(Object transformation records)

- - -

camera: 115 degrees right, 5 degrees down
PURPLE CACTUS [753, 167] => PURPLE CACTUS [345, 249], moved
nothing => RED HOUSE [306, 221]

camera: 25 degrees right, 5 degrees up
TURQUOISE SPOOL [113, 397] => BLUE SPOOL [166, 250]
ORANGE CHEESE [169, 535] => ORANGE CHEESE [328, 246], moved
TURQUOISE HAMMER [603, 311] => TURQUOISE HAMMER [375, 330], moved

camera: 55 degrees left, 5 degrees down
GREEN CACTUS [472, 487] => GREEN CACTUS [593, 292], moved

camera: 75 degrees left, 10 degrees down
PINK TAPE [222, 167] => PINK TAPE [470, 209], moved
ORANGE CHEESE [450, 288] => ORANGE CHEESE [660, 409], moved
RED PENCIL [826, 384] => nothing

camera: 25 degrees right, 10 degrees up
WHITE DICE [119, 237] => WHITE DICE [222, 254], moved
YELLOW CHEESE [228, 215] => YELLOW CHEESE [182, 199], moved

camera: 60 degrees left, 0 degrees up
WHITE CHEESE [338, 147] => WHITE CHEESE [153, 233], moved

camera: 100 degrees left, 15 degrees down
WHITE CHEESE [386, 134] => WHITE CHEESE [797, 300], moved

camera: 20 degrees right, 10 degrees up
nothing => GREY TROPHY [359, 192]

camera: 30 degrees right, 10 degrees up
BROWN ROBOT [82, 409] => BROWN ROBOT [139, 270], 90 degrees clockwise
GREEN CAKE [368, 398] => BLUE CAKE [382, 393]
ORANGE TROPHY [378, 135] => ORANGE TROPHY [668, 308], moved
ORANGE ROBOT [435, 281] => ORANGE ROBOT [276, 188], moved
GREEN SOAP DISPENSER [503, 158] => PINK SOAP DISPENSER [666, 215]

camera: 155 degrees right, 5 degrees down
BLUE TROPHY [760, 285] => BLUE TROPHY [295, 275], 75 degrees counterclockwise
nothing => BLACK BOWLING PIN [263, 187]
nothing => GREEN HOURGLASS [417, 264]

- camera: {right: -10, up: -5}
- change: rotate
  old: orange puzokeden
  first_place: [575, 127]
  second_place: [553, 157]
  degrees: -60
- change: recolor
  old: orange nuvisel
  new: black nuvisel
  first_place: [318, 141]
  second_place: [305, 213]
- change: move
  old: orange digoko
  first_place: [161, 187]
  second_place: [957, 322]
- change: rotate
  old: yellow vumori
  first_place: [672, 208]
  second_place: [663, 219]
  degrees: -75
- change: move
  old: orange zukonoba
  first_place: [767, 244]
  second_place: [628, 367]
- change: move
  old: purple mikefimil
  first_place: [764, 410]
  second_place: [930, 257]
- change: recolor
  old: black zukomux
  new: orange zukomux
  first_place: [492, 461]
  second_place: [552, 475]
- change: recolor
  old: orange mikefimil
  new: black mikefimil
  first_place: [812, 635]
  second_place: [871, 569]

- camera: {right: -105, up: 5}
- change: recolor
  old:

- - -

ABOUT THIS EXERCISE » Within the records above, the line carrying "second_place: [552, 475]" starts the range and the last line ends it. Set down that range exactly.

WRITTEN SOLUTION »
  second_place: [552, 475]
- change: recolor
  old: orange mikefimil
  new: black mikefimil
  first_place: [812, 635]
  second_place: [871, 569]

- camera: {right: -105, up: 5}
- change: recolor
  old:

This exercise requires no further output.